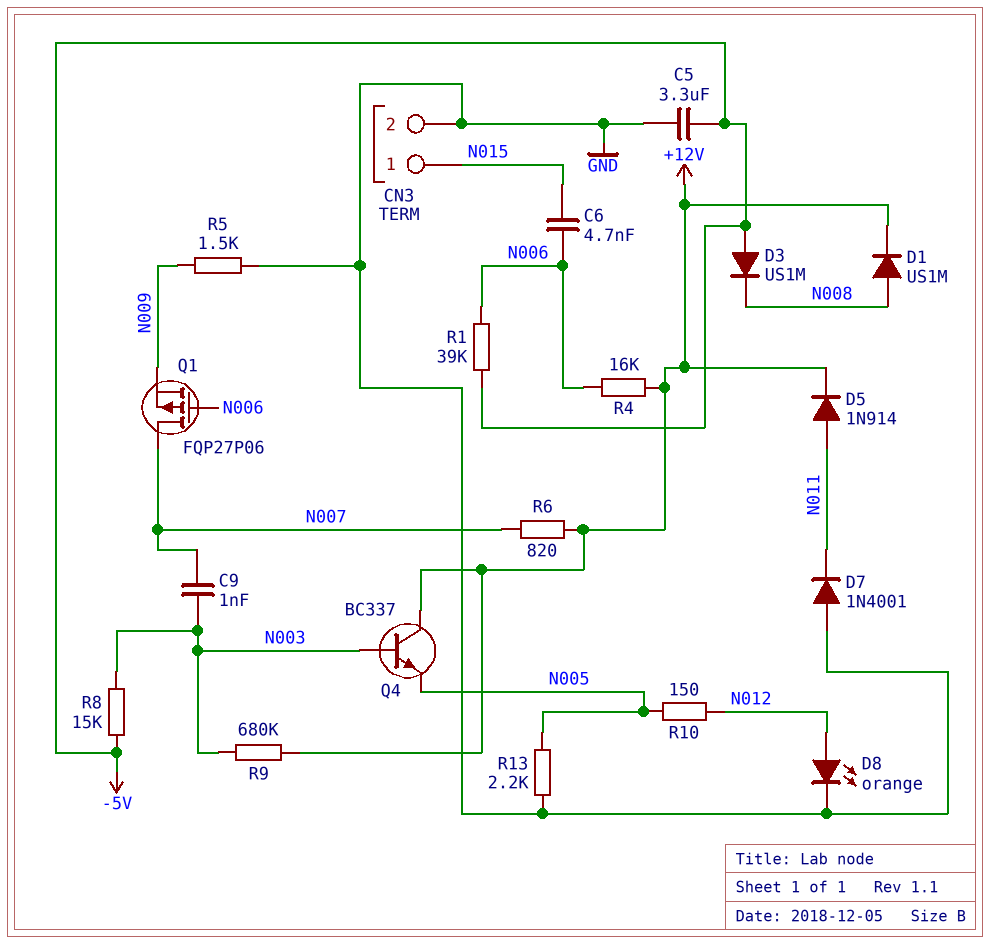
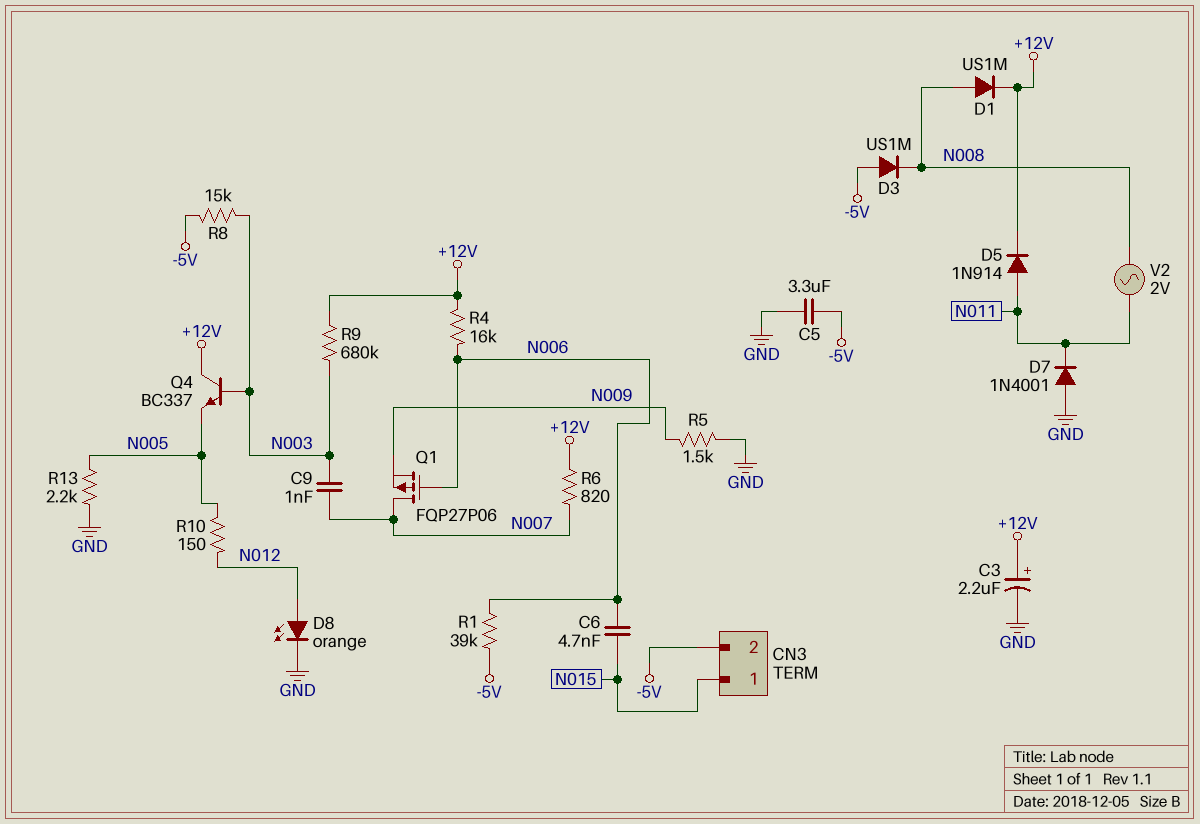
C3: none -> 2.2uF (plus +12V, minus GND)
CN3 pin 2: GND -> -5V
V2: none -> AC 2V (N008, N011)

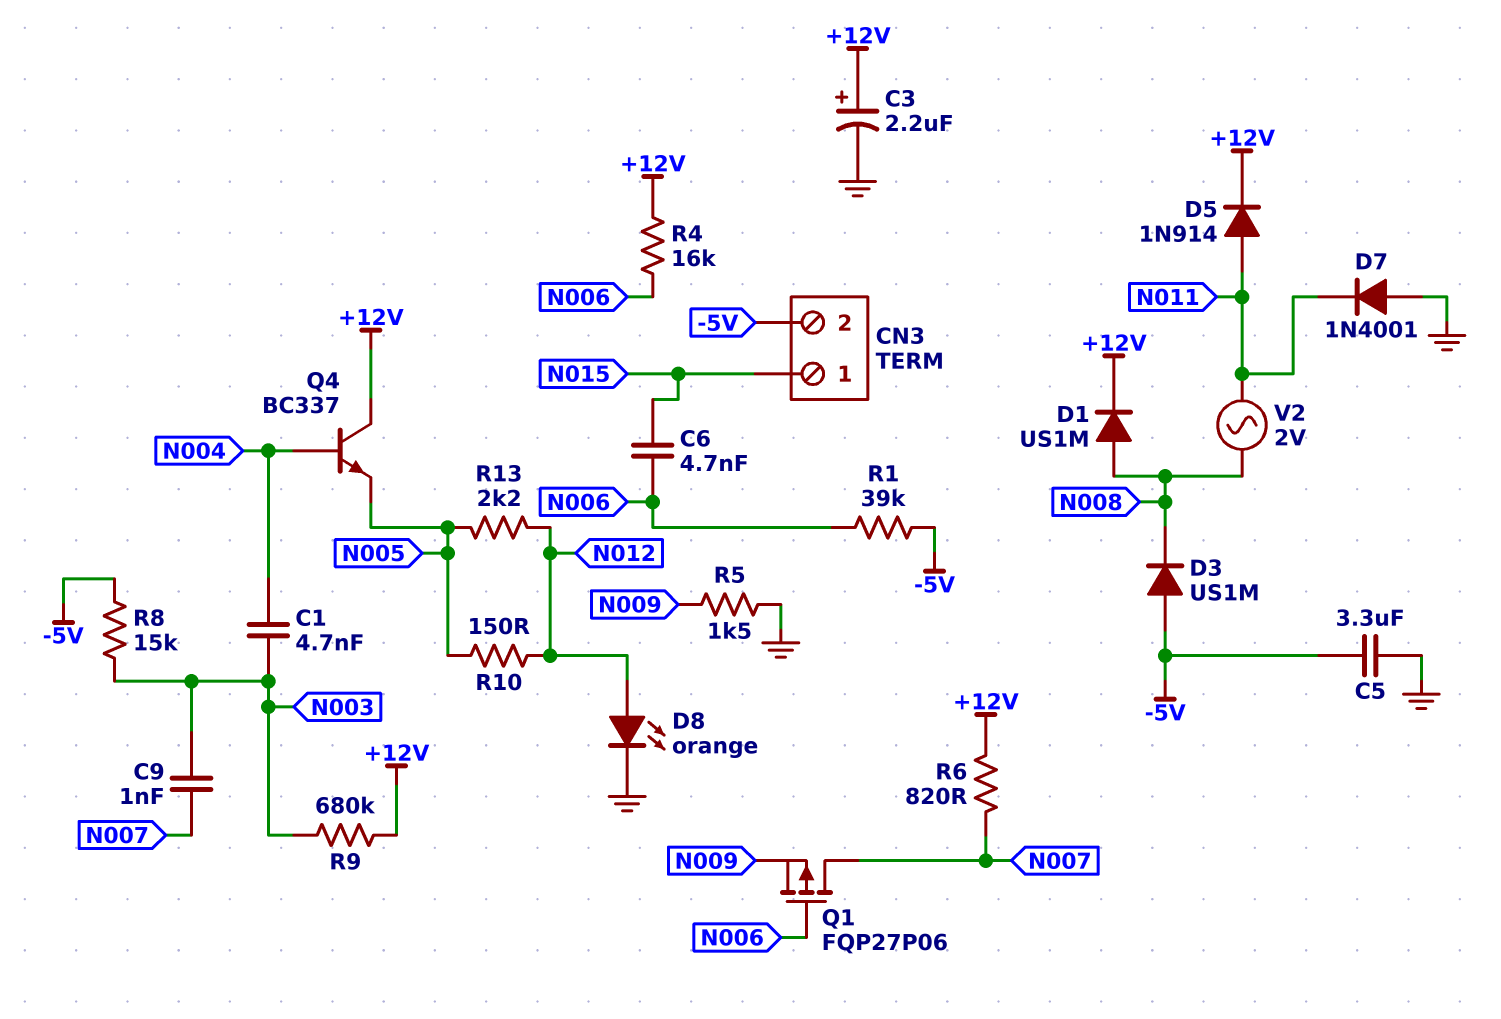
C1: none -> 4.7nF (N003, N004)
Q4: NPN BC337 (B N003, C +12V, E N005) -> NPN BC337 (B N004, C +12V, E N005)
R13: 2.2k (GND, N005) -> 2.2k (N005, N012)

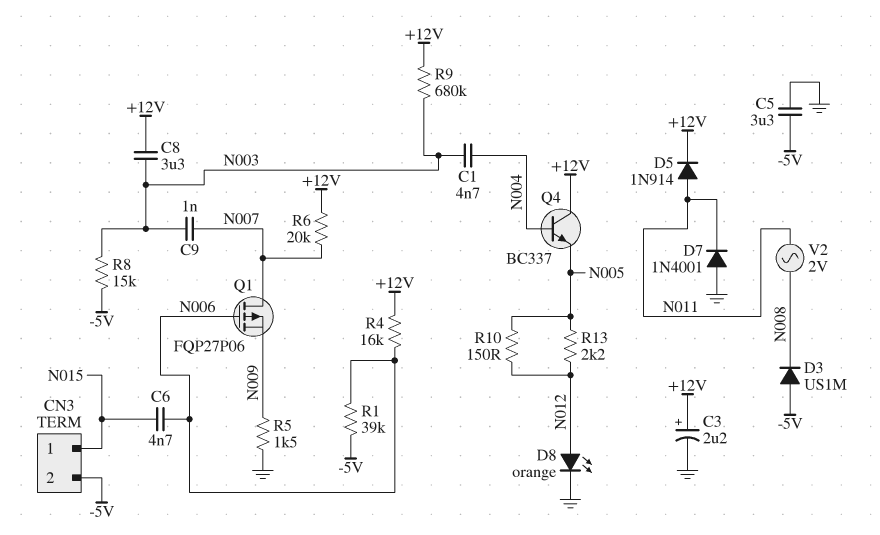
C8: none -> 3.3uF (+12V, N003)
D1: diode US1M (A N008, K +12V) -> none
R6: 820 (+12V, N007) -> 20k (+12V, N007)

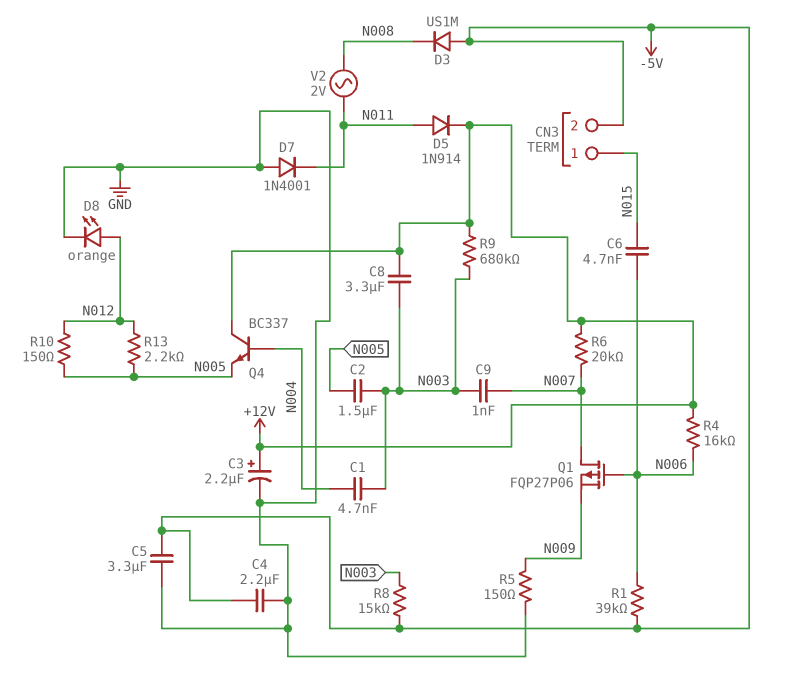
C2: none -> 1.5uF (N003, N005)
C4: none -> 2.2uF (-5V, GND)
R5: 1.5k (GND, N009) -> 150 (GND, N009)

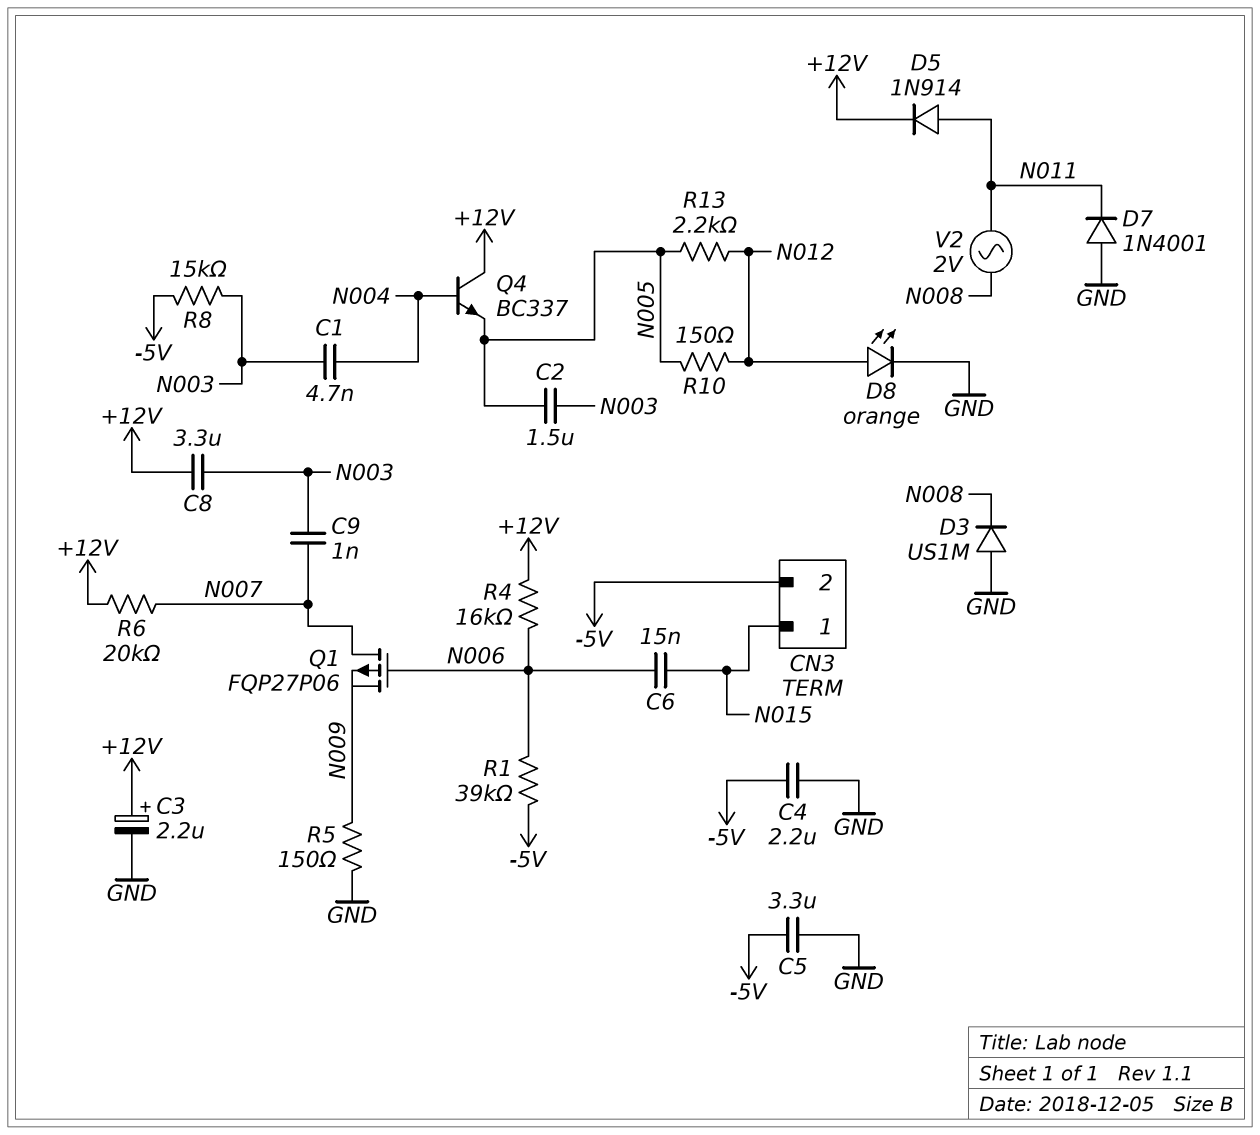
C6: 4.7nF (N006, N015) -> 15nF (N006, N015)
D3: diode US1M (A -5V, K N008) -> diode US1M (A GND, K N008)
R9: 680k (+12V, N003) -> none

## Exercise goal
Show every line above in which the word "none" occurs.

## Output
C3: none -> 2.2uF (plus +12V, minus GND)
V2: none -> AC 2V (N008, N011)
C1: none -> 4.7nF (N003, N004)
C8: none -> 3.3uF (+12V, N003)
D1: diode US1M (A N008, K +12V) -> none
C2: none -> 1.5uF (N003, N005)
C4: none -> 2.2uF (-5V, GND)
R9: 680k (+12V, N003) -> none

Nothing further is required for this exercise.